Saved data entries
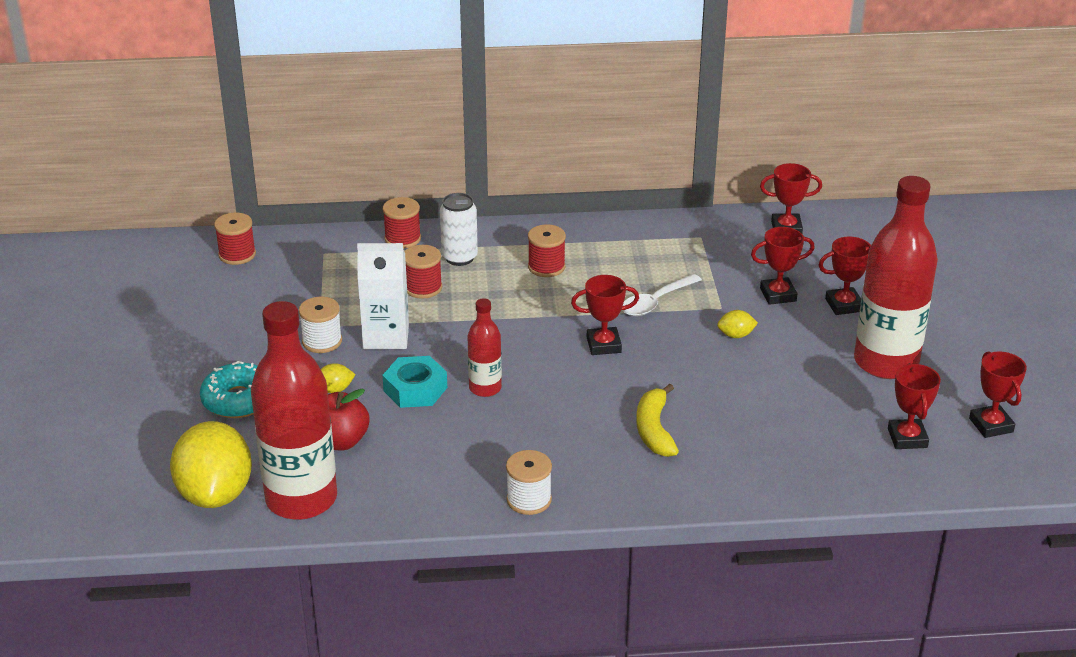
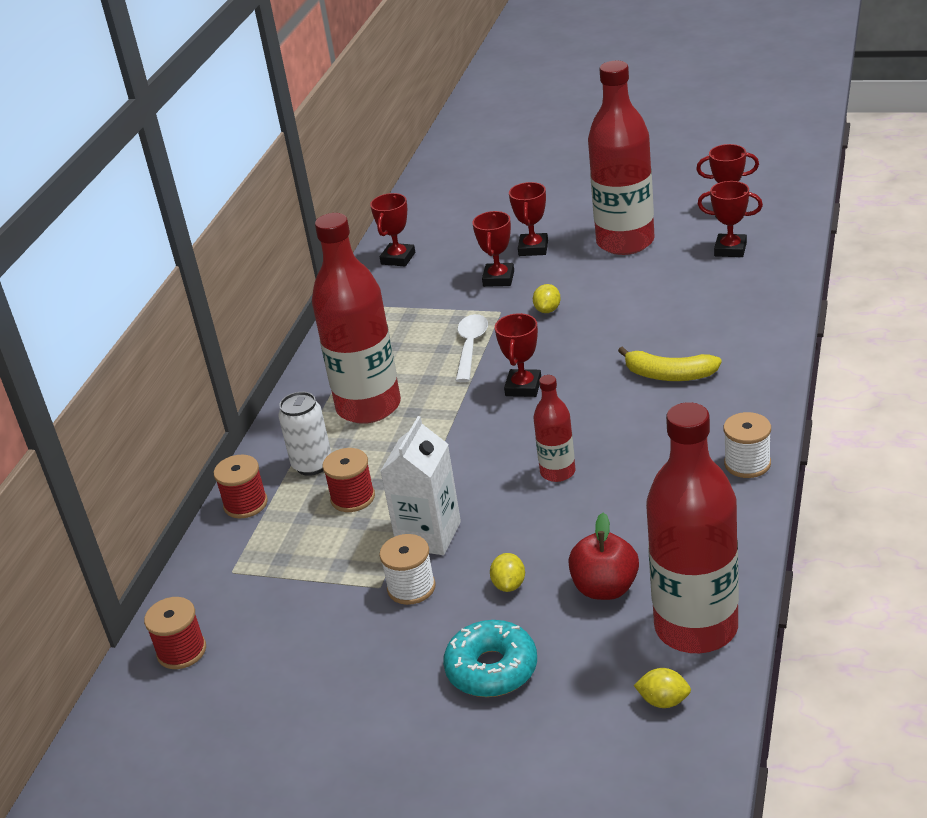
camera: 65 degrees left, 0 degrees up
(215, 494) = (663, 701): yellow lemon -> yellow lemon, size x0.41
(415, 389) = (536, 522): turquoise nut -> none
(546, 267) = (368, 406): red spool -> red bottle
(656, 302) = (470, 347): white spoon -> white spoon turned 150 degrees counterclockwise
==
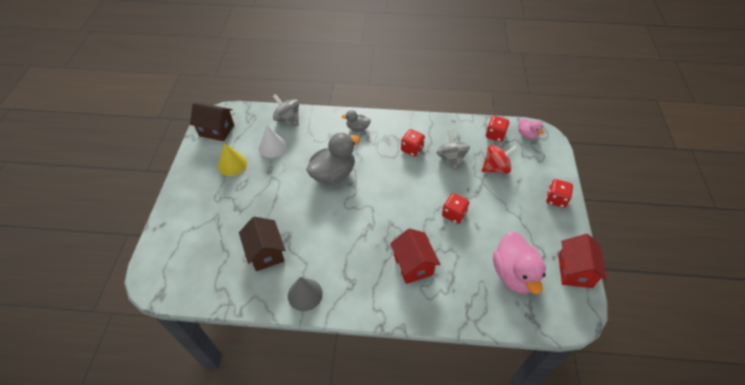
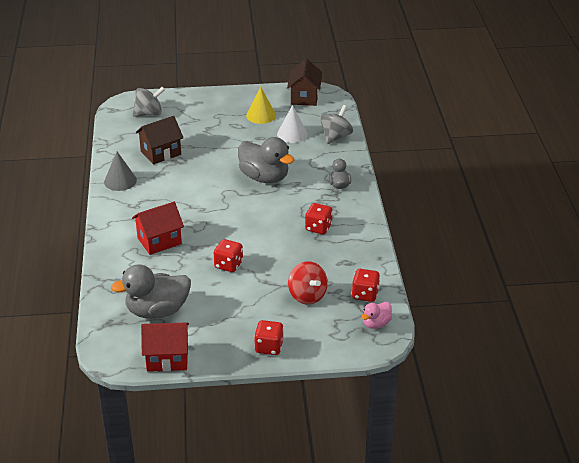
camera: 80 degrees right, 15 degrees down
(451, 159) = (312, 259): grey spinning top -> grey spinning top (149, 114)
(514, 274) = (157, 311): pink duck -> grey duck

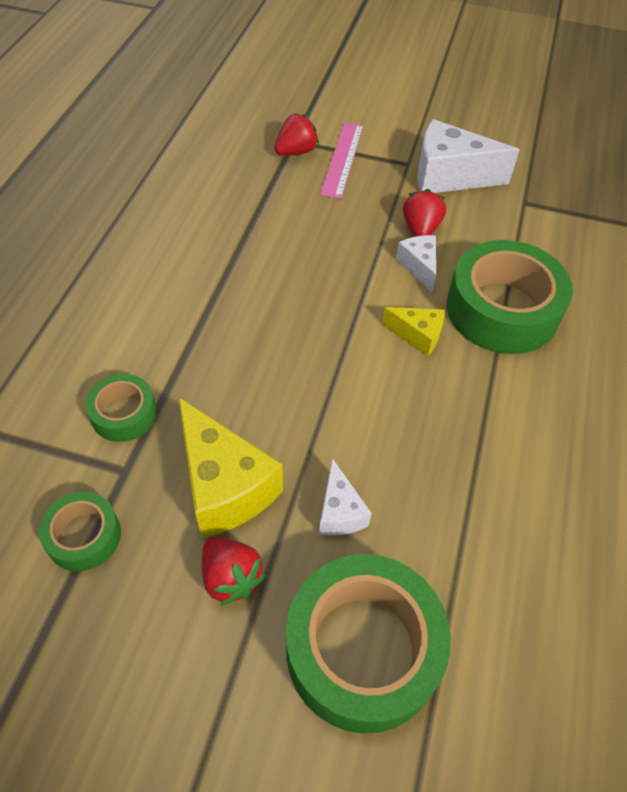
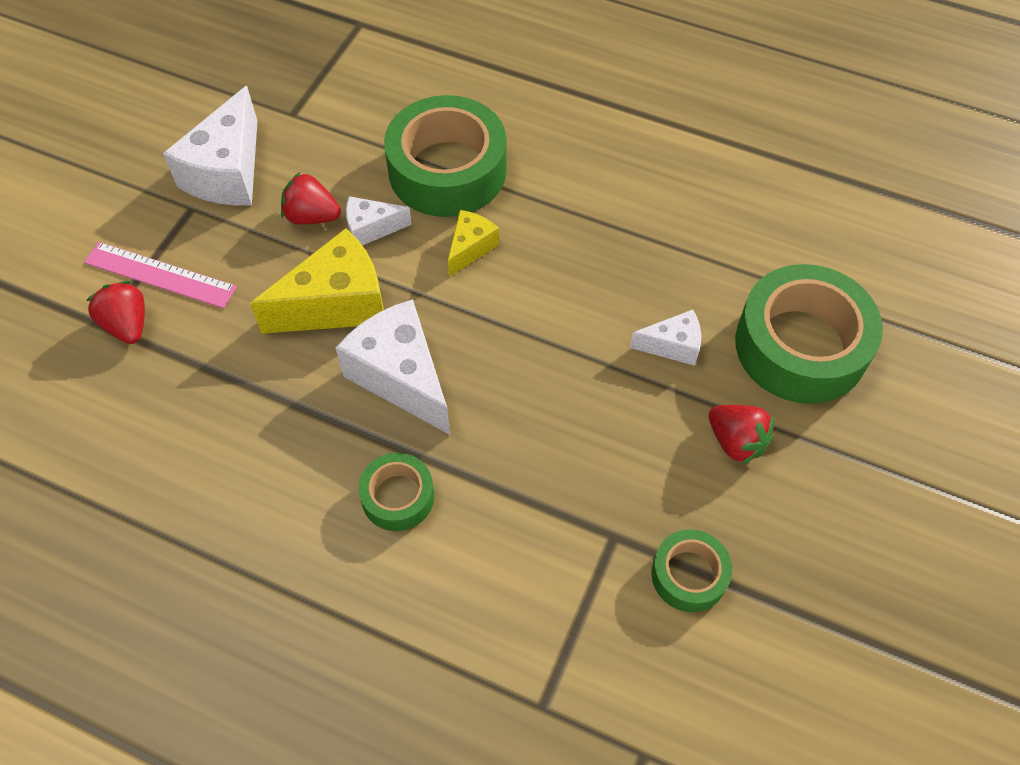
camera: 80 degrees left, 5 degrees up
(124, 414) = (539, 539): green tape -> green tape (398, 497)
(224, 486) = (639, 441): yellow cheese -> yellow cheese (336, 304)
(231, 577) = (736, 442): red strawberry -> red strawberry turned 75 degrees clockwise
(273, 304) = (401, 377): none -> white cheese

▶ **Problem requirements**:
Above are the records. Copy the lines beginning at the one that has "(231, 577) = (736, 442): red" and ending with the one that has "(273, 304) = (401, 377): none -> white cheese", unchanged.

▶ **Task response**:
(231, 577) = (736, 442): red strawberry -> red strawberry turned 75 degrees clockwise
(273, 304) = (401, 377): none -> white cheese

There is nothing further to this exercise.